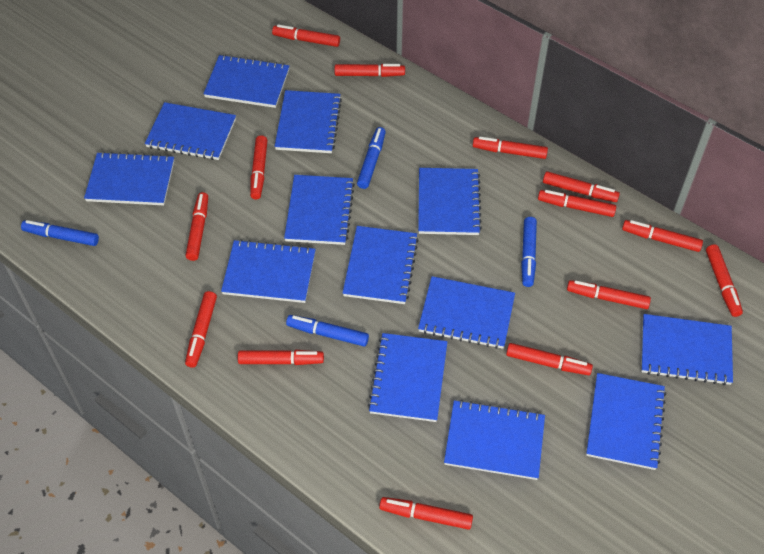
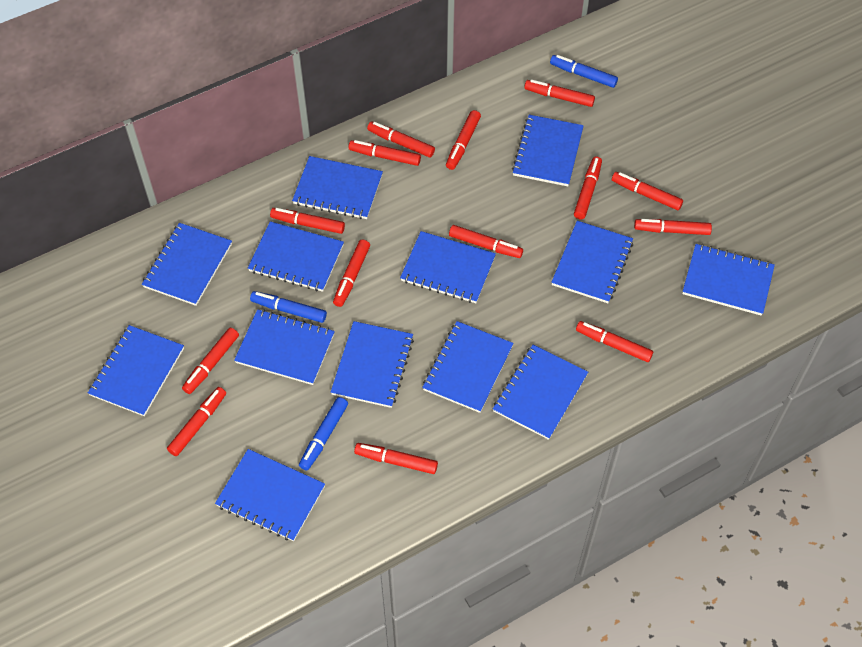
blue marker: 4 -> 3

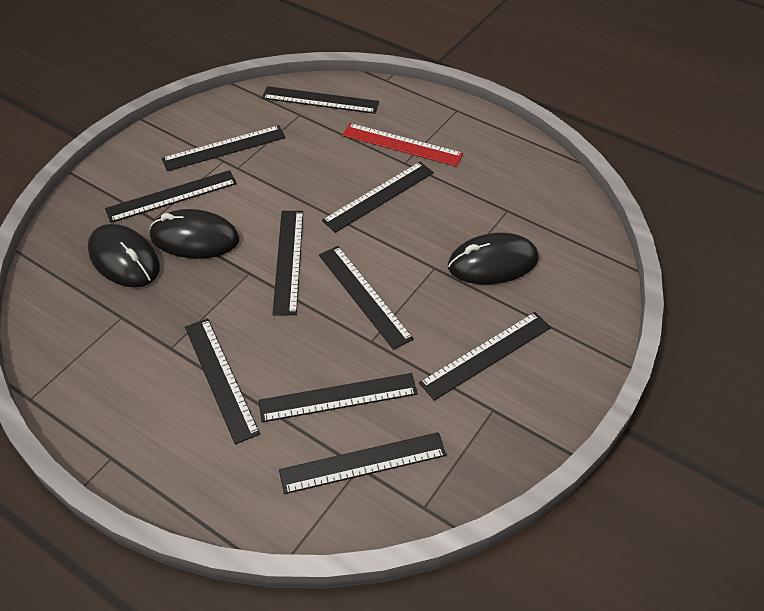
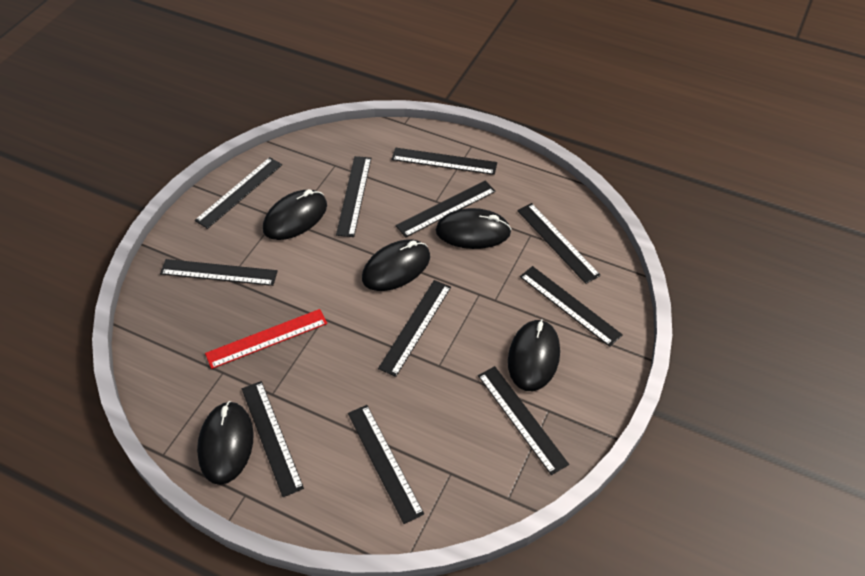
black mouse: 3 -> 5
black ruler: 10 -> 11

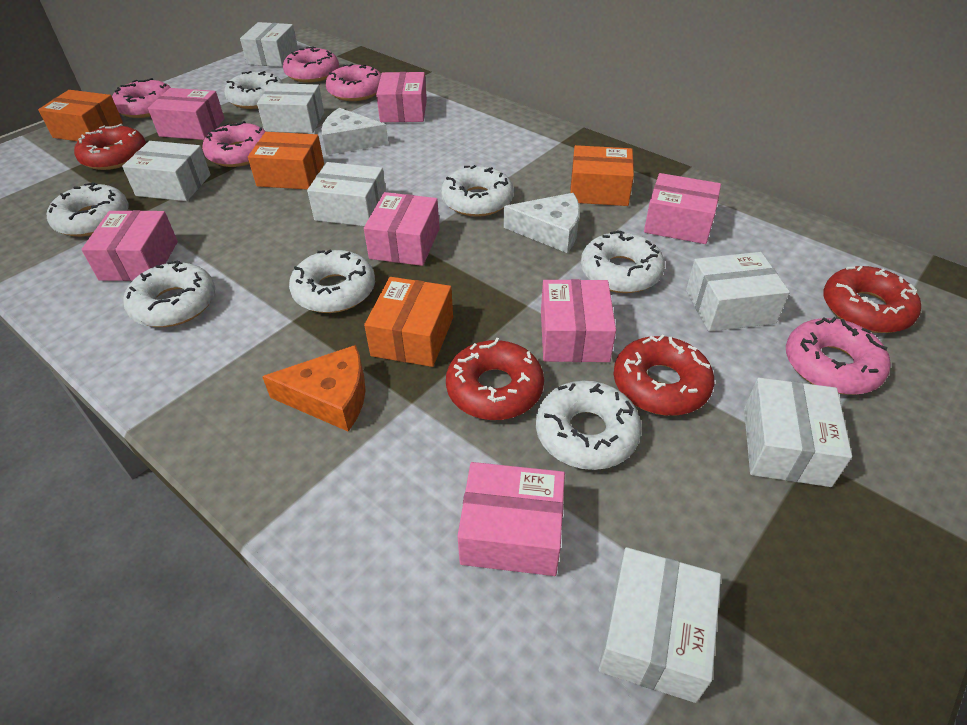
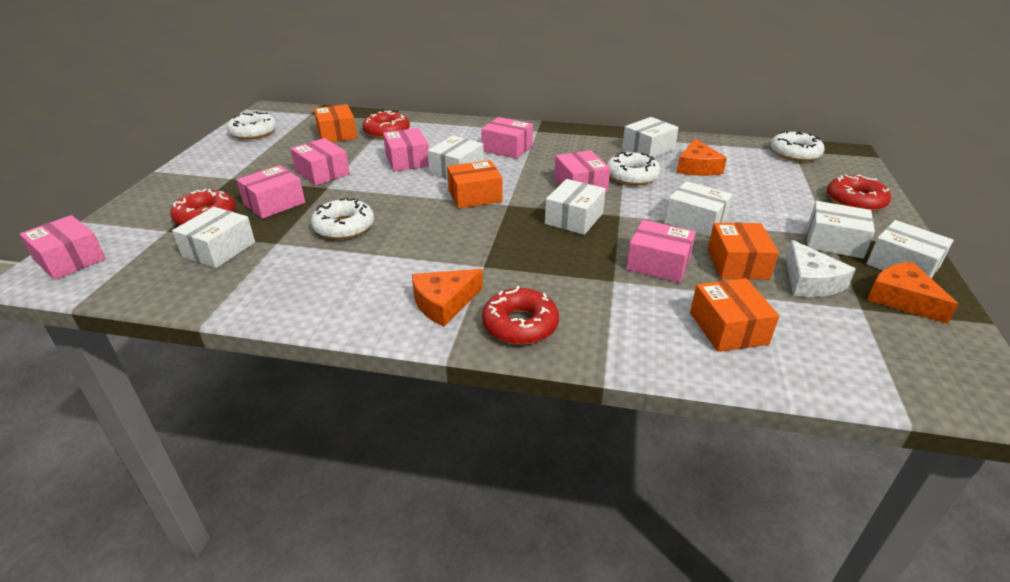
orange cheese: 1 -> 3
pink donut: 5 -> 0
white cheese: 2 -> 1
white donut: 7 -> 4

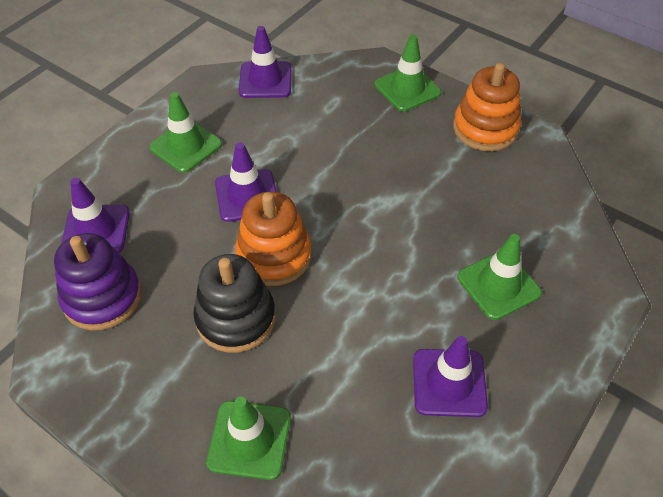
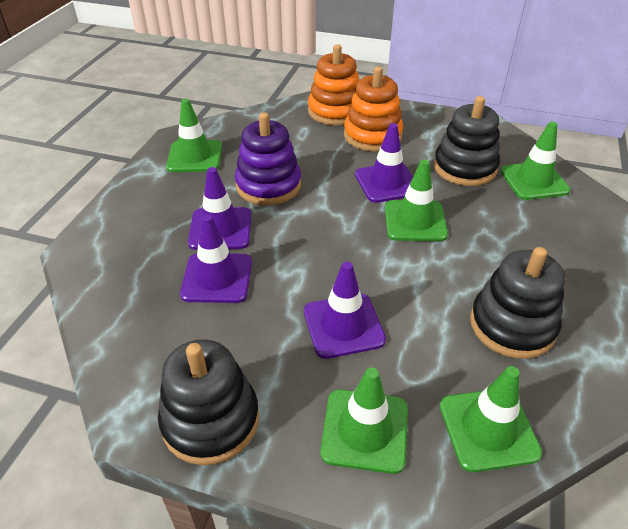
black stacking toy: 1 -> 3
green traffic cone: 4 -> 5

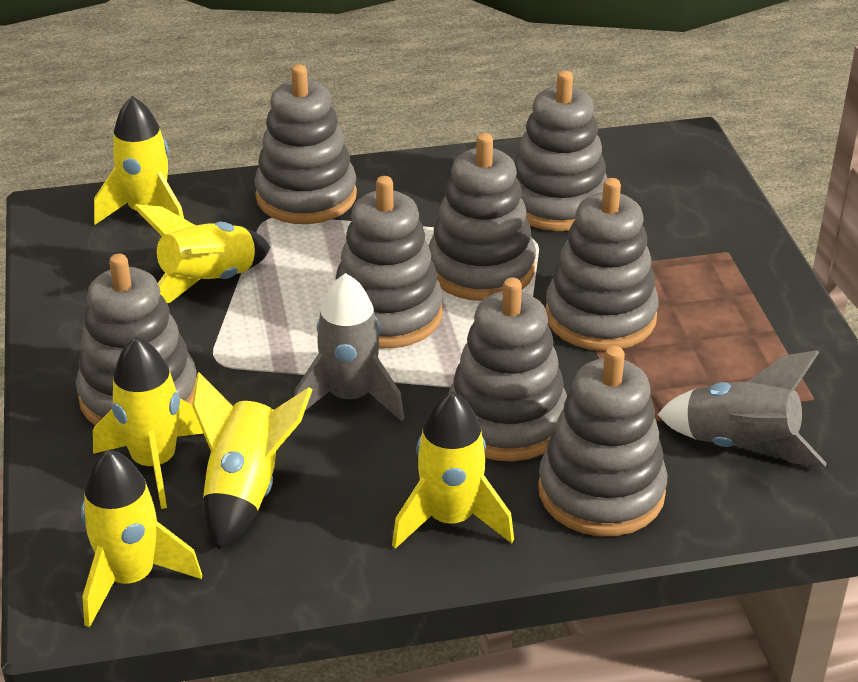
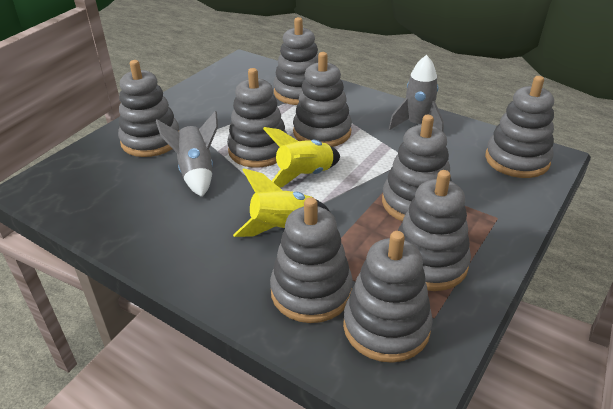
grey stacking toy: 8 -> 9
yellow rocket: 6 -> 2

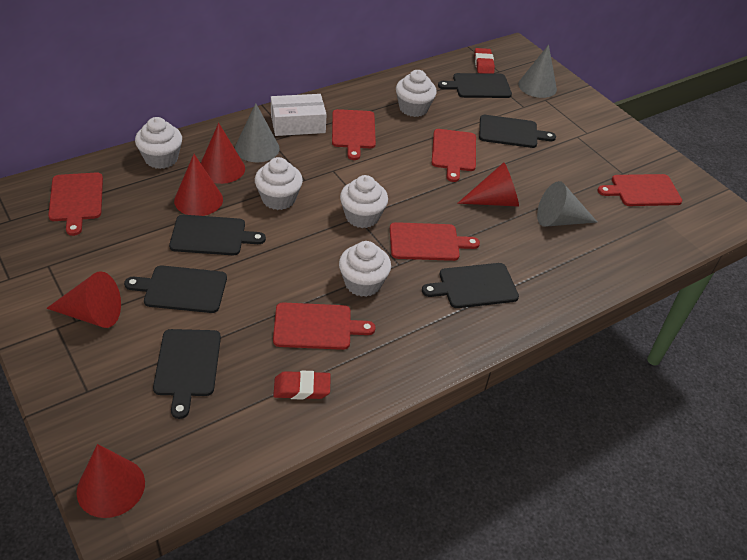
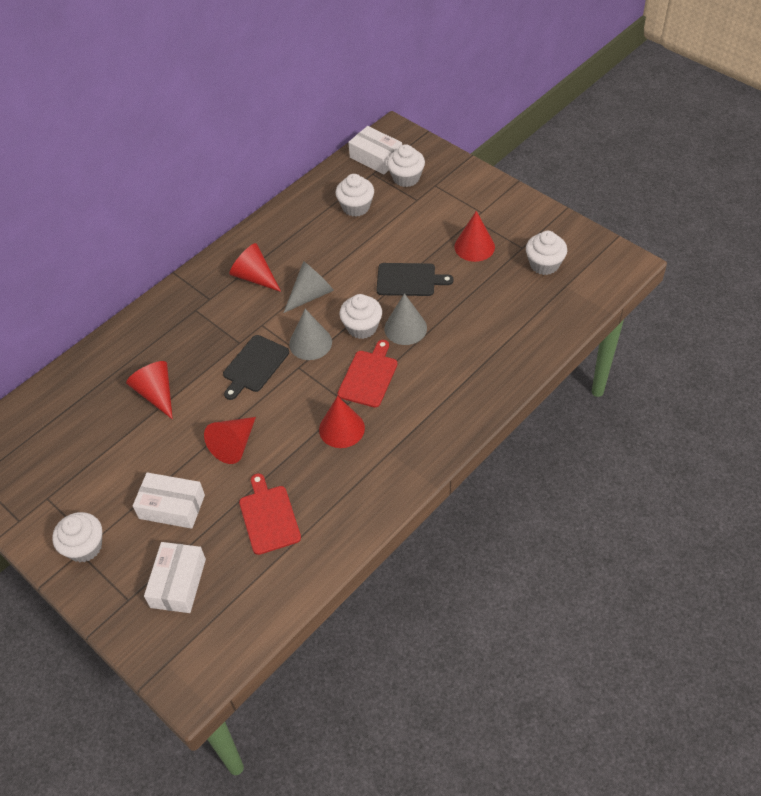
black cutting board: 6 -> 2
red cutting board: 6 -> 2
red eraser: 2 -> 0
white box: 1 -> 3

* **AIM OF THE TASK**:
Leave out every picture and copy, exactly as written, the lines from the one with "pink donut: 5 -> 0" through the end of the records above.

* **REPLY**:
pink donut: 5 -> 0
white cheese: 2 -> 1
white donut: 7 -> 4

black stacking toy: 1 -> 3
green traffic cone: 4 -> 5

grey stacking toy: 8 -> 9
yellow rocket: 6 -> 2

black cutting board: 6 -> 2
red cutting board: 6 -> 2
red eraser: 2 -> 0
white box: 1 -> 3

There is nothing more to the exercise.